> _Assigned task_: The result should be the listing below, restated exactly, with its pictures left out.

> _Exercise material_:
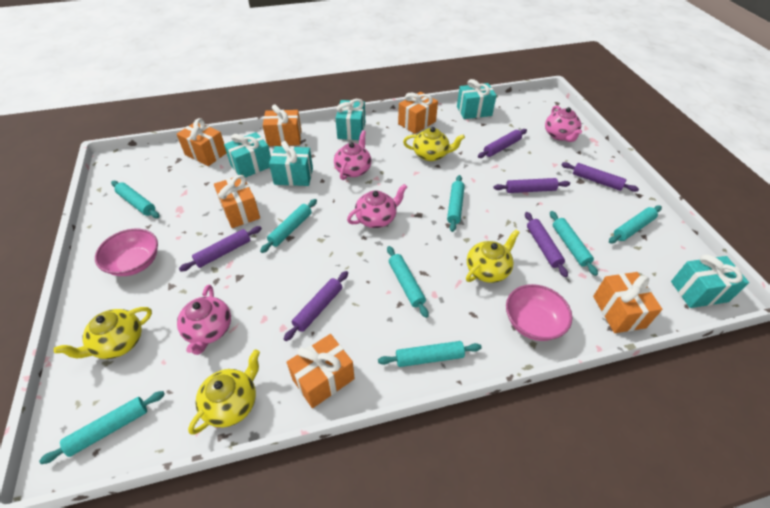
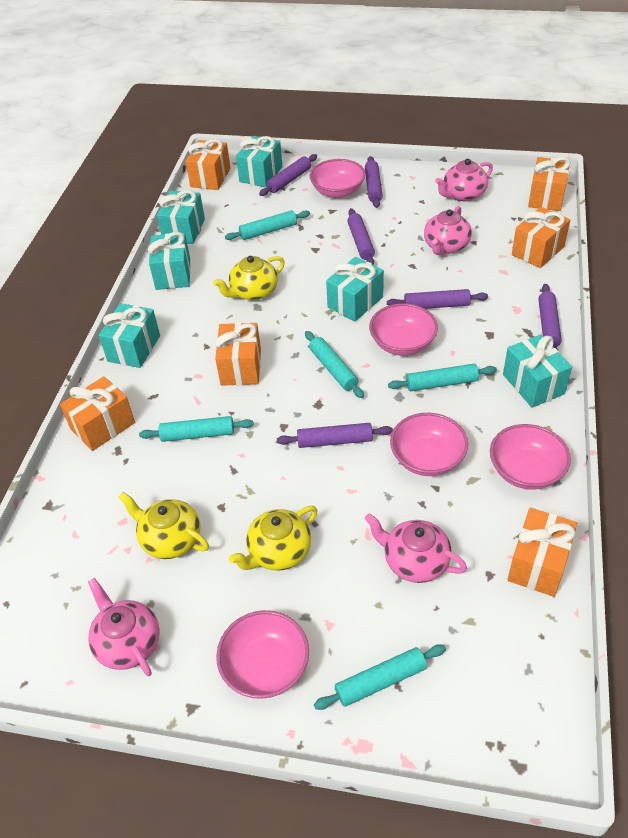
pink bowl: 2 -> 5
turquoise gift: 5 -> 6
turquoise rolling pin: 8 -> 5
yellow teapot: 4 -> 3

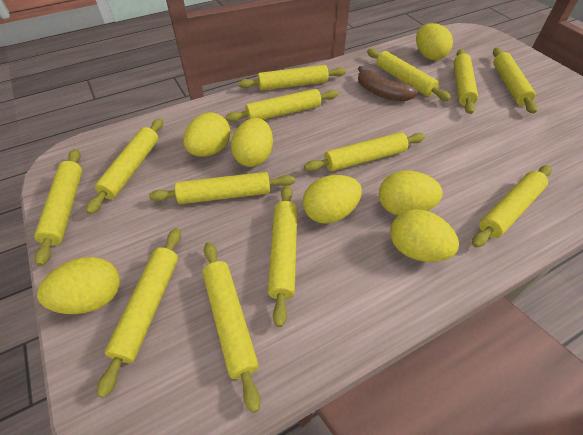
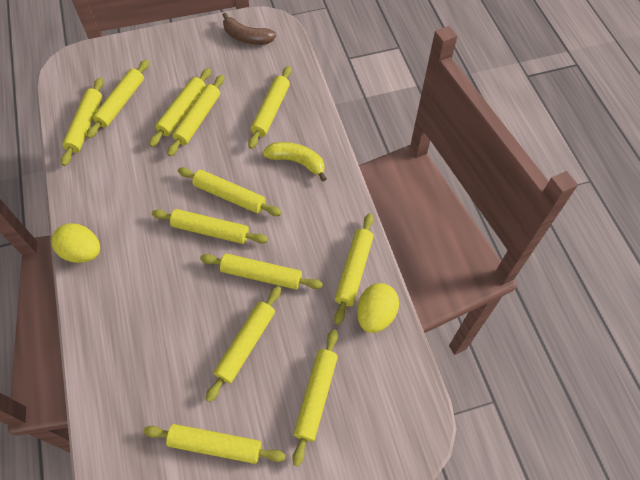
yellow banana: 0 -> 1
yellow egg: 7 -> 2
yellow rolling pin: 13 -> 12

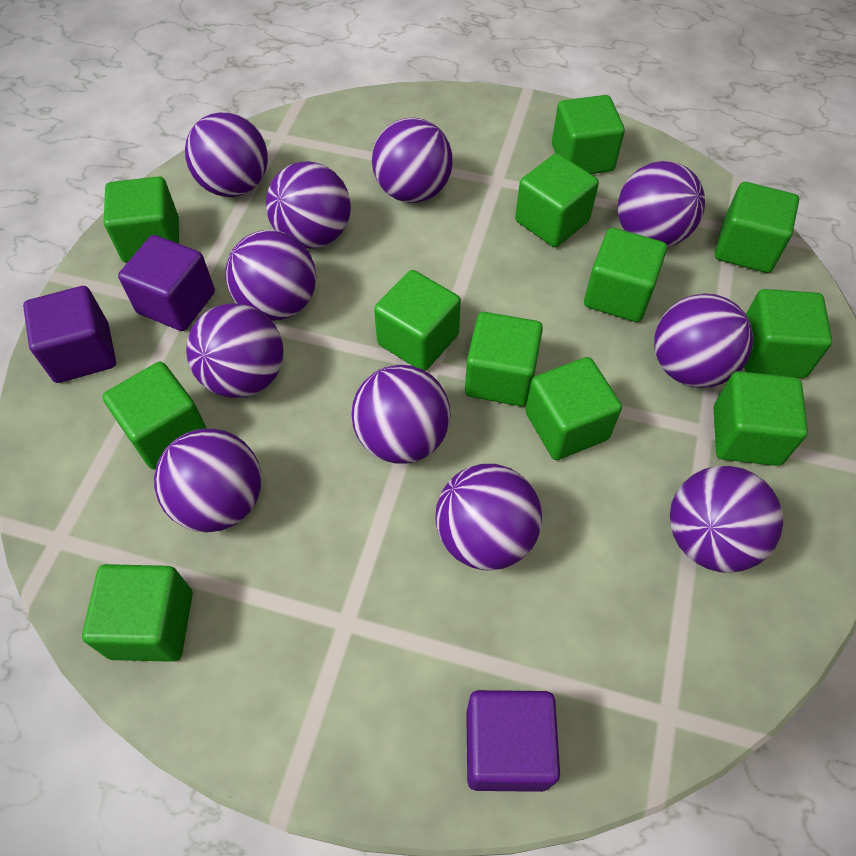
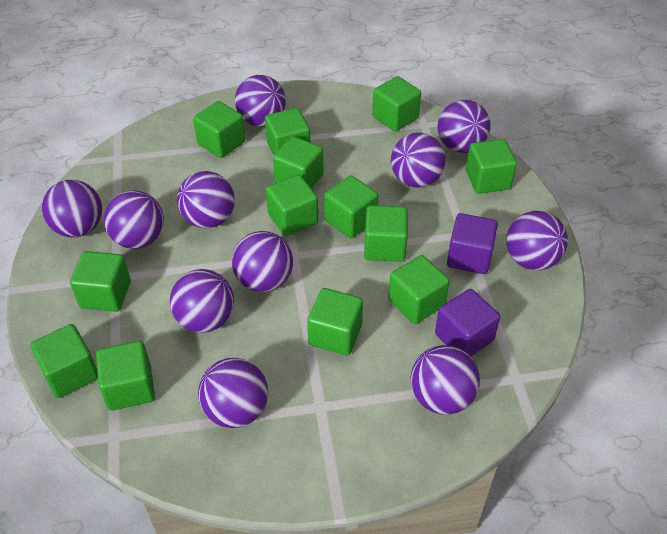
green cube: 12 -> 13
purple cube: 3 -> 2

> _Response for this exercise_:
pink bowl: 2 -> 5
turquoise gift: 5 -> 6
turquoise rolling pin: 8 -> 5
yellow teapot: 4 -> 3

yellow banana: 0 -> 1
yellow egg: 7 -> 2
yellow rolling pin: 13 -> 12

green cube: 12 -> 13
purple cube: 3 -> 2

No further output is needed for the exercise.